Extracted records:
[Start of section]

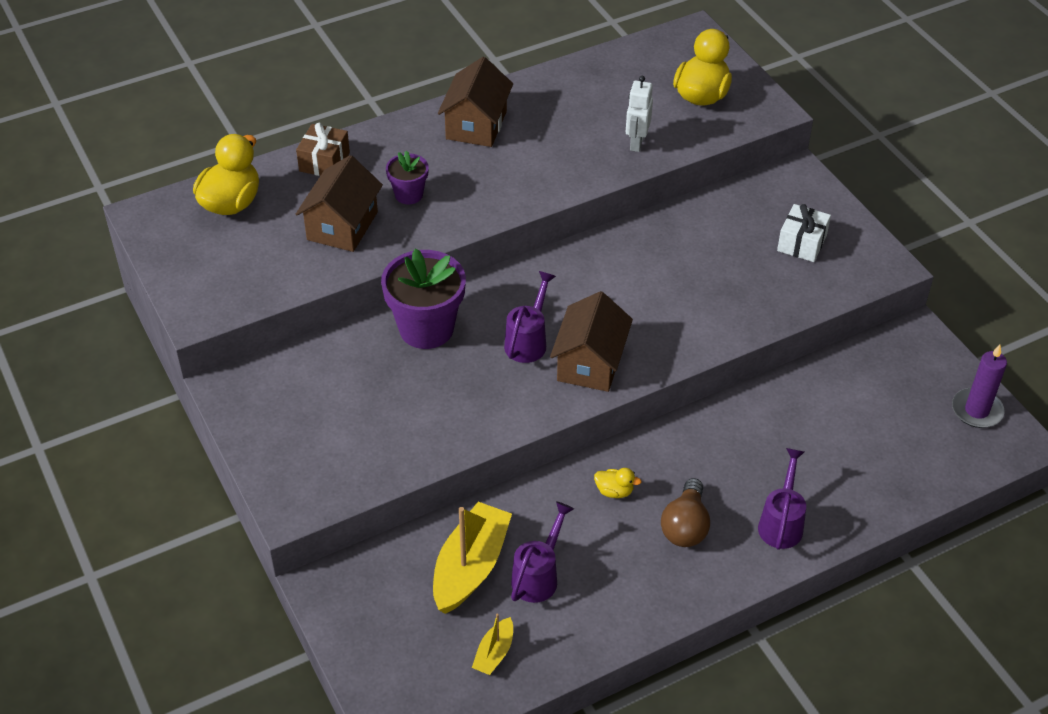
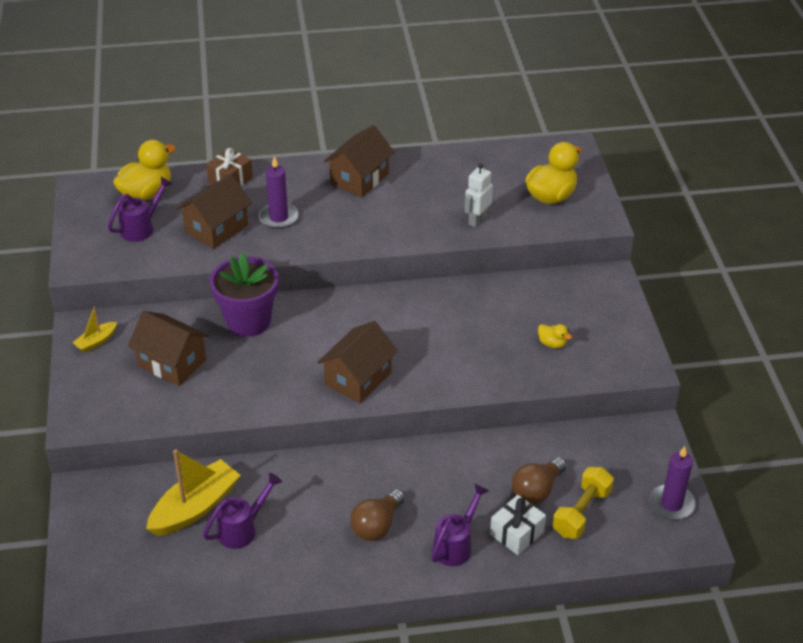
camera: 20 degrees right, 5 degrees down
(365, 403) = (172, 363): none -> brown house
(409, 195) = (278, 218): purple flower pot -> purple candle
(494, 653) = (177, 575): yellow boat -> yellow boat (96, 342)
(528, 340) = (320, 350): purple watering can -> purple watering can (142, 228)
(614, 491) = (336, 483): yellow duck -> yellow duck (552, 343)
(801, 243) = (582, 331): white gift -> white gift (516, 533)
(833, 435) = (537, 490): none -> brown light bulb
(891, 447) = (581, 512): none -> yellow dumbbell

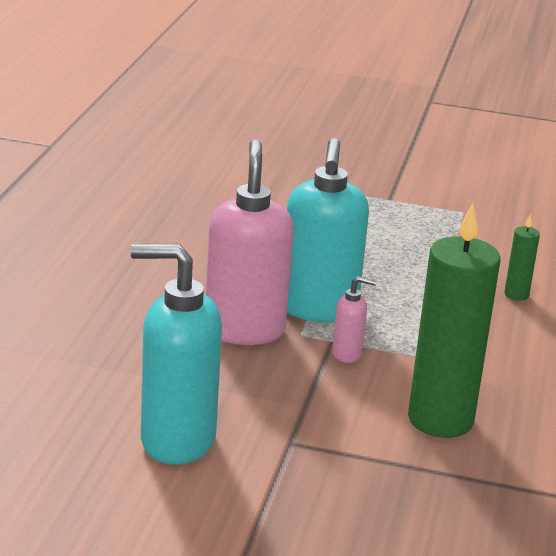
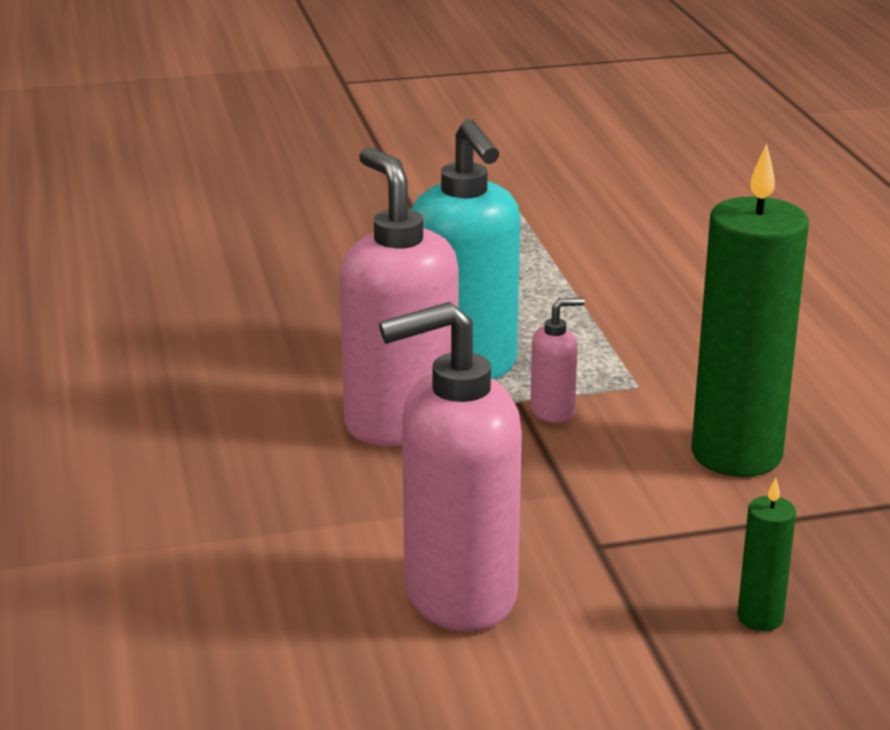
camera: 25 degrees left, 0 degrees up
(176, 440) = (458, 595): turquoise soap dispenser -> pink soap dispenser
(516, 294) = (667, 279): green candle -> green candle (760, 618)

[End of section]

Work task: All of the data should be returned word for word, with each picture left out.

Task solution:
camera: 20 degrees right, 5 degrees down
(365, 403) = (172, 363): none -> brown house
(409, 195) = (278, 218): purple flower pot -> purple candle
(494, 653) = (177, 575): yellow boat -> yellow boat (96, 342)
(528, 340) = (320, 350): purple watering can -> purple watering can (142, 228)
(614, 491) = (336, 483): yellow duck -> yellow duck (552, 343)
(801, 243) = (582, 331): white gift -> white gift (516, 533)
(833, 435) = (537, 490): none -> brown light bulb
(891, 447) = (581, 512): none -> yellow dumbbell

camera: 25 degrees left, 0 degrees up
(176, 440) = (458, 595): turquoise soap dispenser -> pink soap dispenser
(516, 294) = (667, 279): green candle -> green candle (760, 618)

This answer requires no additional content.